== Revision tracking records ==
┏━━
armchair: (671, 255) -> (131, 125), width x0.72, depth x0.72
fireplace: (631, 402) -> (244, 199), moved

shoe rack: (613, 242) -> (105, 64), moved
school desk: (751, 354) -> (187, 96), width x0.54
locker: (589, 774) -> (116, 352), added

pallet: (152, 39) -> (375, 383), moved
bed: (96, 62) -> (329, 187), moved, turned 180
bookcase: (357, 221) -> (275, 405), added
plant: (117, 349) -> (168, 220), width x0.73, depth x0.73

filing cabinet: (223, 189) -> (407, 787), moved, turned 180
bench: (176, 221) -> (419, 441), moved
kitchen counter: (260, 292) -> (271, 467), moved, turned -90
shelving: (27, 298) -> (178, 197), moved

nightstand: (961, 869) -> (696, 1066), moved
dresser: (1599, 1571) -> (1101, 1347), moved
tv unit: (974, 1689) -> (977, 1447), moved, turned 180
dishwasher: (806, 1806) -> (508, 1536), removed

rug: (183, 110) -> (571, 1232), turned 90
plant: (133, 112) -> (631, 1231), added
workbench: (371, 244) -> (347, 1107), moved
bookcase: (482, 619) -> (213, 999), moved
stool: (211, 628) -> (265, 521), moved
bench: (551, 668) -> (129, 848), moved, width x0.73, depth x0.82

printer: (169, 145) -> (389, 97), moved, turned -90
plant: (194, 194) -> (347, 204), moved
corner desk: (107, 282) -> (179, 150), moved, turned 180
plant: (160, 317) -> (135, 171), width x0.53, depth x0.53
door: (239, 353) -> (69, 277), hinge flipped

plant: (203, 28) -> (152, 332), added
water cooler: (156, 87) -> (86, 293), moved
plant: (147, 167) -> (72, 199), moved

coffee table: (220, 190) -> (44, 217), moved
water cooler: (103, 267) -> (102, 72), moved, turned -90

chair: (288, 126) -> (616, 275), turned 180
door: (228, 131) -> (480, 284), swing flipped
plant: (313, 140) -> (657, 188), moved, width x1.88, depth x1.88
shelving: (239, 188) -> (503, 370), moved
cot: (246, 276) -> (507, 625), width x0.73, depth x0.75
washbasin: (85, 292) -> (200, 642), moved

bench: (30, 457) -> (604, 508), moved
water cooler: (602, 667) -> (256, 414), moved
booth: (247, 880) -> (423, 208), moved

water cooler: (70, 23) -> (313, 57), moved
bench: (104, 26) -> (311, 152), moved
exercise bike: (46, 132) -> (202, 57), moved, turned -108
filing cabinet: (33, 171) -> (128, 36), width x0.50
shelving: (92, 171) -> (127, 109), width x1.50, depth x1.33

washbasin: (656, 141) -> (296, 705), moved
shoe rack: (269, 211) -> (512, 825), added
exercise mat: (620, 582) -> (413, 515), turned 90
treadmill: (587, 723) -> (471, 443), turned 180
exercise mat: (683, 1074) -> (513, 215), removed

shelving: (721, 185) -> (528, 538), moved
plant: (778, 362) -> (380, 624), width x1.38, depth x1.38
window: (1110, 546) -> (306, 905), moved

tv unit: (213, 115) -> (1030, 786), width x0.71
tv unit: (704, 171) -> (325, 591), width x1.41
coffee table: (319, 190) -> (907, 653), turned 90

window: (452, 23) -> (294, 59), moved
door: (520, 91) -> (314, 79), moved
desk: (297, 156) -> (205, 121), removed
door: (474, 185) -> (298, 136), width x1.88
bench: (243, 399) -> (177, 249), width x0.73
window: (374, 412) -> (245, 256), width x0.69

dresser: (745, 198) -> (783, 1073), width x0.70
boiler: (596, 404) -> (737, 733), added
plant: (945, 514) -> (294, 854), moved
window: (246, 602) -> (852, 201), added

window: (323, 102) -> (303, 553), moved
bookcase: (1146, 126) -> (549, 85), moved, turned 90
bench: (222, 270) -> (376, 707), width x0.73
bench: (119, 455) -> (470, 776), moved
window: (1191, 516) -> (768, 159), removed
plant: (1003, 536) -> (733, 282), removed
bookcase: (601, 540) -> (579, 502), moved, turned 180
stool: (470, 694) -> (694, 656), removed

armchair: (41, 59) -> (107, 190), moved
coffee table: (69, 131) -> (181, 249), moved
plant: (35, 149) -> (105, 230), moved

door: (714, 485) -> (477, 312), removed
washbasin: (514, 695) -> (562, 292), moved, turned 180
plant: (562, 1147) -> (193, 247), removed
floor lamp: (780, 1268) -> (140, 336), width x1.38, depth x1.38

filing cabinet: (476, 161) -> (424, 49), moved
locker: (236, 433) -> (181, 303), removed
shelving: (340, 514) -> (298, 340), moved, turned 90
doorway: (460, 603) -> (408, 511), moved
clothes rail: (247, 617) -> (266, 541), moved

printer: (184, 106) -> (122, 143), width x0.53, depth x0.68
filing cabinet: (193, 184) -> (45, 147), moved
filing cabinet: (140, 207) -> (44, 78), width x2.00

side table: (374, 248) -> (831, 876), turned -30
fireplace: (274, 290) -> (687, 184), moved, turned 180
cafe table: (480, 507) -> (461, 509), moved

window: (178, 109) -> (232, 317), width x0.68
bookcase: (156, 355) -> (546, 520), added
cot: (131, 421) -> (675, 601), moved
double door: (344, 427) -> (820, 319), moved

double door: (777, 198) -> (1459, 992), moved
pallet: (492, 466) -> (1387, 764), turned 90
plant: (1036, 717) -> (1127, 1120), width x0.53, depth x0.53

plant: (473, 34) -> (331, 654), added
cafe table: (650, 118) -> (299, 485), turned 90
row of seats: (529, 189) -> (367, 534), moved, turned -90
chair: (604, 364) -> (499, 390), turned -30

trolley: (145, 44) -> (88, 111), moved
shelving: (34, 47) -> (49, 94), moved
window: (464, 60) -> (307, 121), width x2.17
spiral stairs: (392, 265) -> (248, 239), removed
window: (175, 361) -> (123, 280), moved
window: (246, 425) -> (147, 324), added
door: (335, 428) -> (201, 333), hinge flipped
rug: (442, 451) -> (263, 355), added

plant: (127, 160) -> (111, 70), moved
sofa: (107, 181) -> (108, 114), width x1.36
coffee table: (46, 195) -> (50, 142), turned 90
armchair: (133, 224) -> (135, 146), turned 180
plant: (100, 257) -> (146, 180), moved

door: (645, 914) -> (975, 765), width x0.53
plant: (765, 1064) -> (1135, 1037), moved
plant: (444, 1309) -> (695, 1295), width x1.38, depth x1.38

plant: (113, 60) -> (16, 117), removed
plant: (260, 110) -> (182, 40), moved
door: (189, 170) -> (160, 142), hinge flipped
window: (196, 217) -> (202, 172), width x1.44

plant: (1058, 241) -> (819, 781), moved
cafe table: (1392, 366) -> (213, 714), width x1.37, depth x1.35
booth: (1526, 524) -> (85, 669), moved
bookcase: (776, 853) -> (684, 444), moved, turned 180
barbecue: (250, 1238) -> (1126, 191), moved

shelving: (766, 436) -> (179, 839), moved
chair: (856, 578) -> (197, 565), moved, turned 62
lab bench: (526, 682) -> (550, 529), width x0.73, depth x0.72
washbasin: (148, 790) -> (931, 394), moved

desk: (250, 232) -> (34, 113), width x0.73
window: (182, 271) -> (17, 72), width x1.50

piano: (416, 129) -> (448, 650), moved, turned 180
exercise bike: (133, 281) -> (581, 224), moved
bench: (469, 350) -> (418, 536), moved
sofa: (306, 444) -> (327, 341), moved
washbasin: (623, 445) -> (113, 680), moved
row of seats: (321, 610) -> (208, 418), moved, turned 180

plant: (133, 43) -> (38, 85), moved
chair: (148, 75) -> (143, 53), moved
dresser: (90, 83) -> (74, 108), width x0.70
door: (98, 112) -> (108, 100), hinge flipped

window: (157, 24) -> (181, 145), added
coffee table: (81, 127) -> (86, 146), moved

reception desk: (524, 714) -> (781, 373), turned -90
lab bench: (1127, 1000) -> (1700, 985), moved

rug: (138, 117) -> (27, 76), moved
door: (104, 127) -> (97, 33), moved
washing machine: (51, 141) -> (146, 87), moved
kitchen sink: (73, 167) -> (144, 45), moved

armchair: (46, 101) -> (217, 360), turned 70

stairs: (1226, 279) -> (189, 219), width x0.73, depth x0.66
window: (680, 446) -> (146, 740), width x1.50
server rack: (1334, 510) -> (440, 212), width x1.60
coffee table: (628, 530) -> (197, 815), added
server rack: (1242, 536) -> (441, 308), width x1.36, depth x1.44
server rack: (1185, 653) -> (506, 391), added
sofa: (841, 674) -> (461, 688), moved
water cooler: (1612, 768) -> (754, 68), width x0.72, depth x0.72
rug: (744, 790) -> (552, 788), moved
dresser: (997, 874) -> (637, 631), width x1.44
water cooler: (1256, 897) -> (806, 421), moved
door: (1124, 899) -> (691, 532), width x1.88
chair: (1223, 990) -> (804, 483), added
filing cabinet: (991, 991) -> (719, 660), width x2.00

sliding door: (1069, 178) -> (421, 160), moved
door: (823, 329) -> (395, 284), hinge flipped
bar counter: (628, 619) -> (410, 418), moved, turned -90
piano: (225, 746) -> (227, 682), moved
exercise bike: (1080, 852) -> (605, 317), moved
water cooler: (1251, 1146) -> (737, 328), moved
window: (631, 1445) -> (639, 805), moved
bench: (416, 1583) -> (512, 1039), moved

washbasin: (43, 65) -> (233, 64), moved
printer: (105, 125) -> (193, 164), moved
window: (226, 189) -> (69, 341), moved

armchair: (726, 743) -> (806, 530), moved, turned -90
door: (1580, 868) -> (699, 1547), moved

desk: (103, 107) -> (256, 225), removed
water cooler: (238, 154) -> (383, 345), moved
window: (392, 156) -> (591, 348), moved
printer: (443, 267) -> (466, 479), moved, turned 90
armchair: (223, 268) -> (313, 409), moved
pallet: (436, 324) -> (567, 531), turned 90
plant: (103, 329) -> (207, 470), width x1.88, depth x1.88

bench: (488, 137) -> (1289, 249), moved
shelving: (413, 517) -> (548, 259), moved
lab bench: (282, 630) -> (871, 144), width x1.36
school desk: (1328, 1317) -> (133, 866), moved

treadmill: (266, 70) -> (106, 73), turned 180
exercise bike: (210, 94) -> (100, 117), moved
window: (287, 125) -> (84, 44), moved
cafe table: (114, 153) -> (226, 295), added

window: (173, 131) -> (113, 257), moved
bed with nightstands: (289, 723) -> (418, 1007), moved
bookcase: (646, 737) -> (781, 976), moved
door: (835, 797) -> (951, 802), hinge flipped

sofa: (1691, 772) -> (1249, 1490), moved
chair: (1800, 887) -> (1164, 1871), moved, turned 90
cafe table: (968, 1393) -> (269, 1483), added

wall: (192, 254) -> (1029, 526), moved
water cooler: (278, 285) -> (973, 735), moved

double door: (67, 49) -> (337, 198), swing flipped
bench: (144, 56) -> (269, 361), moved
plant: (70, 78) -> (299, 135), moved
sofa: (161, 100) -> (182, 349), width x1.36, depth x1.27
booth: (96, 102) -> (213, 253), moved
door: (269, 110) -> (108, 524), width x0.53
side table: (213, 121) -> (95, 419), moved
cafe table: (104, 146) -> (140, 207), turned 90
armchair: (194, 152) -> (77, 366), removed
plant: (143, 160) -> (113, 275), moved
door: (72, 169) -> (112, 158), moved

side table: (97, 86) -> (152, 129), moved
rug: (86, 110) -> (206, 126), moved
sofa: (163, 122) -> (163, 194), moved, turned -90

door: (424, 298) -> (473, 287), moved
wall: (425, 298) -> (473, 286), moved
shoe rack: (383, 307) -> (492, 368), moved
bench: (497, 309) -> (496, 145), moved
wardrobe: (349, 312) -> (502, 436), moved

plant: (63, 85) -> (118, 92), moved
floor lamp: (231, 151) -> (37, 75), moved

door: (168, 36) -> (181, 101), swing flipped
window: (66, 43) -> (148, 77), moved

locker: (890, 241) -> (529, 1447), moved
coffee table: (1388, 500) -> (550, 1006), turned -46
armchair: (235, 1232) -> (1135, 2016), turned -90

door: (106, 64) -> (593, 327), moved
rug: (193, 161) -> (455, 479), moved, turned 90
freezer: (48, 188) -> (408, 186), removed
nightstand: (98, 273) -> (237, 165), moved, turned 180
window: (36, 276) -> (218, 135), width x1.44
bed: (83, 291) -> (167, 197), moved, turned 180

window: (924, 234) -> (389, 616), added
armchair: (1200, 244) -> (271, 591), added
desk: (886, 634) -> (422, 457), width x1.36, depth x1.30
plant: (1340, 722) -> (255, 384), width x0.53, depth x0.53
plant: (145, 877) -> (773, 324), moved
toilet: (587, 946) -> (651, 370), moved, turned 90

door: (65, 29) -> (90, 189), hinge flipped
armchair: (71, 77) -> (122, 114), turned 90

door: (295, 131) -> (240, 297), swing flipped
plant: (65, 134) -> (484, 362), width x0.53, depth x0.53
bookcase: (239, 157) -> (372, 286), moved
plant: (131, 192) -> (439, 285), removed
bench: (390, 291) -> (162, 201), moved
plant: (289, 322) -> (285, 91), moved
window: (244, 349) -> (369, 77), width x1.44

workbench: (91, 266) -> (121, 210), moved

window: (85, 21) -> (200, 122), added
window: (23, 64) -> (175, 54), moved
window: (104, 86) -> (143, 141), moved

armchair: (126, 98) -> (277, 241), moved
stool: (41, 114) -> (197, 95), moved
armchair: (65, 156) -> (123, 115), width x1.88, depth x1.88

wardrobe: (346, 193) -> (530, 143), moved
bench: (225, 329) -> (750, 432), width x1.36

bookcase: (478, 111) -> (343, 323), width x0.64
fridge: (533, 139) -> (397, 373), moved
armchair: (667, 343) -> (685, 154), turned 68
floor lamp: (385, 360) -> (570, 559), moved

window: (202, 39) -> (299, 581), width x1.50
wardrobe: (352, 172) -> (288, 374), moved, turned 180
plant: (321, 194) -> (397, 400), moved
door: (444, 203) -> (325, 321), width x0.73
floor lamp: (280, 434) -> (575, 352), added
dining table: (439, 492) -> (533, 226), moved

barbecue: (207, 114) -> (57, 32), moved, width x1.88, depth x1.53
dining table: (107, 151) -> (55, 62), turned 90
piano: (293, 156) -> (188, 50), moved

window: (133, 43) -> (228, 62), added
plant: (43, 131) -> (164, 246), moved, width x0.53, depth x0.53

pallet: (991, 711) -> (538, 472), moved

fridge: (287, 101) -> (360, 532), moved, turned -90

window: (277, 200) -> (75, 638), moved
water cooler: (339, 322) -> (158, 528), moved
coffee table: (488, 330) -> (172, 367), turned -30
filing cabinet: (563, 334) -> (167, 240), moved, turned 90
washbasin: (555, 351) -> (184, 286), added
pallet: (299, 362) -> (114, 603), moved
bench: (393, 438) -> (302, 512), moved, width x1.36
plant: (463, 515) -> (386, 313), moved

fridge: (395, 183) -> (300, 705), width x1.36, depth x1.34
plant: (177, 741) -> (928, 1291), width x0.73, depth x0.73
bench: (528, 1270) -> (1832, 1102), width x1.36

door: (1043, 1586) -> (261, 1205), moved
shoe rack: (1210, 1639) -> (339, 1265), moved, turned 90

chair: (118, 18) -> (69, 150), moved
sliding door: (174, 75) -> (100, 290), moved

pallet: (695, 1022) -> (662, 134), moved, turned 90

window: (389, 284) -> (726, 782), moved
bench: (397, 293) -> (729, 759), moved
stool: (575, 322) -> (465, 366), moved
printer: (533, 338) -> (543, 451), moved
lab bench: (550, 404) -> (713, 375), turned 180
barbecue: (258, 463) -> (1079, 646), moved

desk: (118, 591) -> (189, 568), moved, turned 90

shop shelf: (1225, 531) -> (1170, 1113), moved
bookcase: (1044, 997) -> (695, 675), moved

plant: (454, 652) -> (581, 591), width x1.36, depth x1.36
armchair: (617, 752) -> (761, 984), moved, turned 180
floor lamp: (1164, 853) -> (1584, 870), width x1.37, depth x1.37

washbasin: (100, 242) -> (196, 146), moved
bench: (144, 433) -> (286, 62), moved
┗━━
== What needs to be done ==
Every line above from the line with "filing cabinet: (140, 207)" to the line with "bookcase: (156, 355) -> (546, 520), added", inclusive, must be returned exactly; no other line belongs in the reply.

== Exercise response ==
filing cabinet: (140, 207) -> (44, 78), width x2.00

side table: (374, 248) -> (831, 876), turned -30
fireplace: (274, 290) -> (687, 184), moved, turned 180
cafe table: (480, 507) -> (461, 509), moved

window: (178, 109) -> (232, 317), width x0.68
bookcase: (156, 355) -> (546, 520), added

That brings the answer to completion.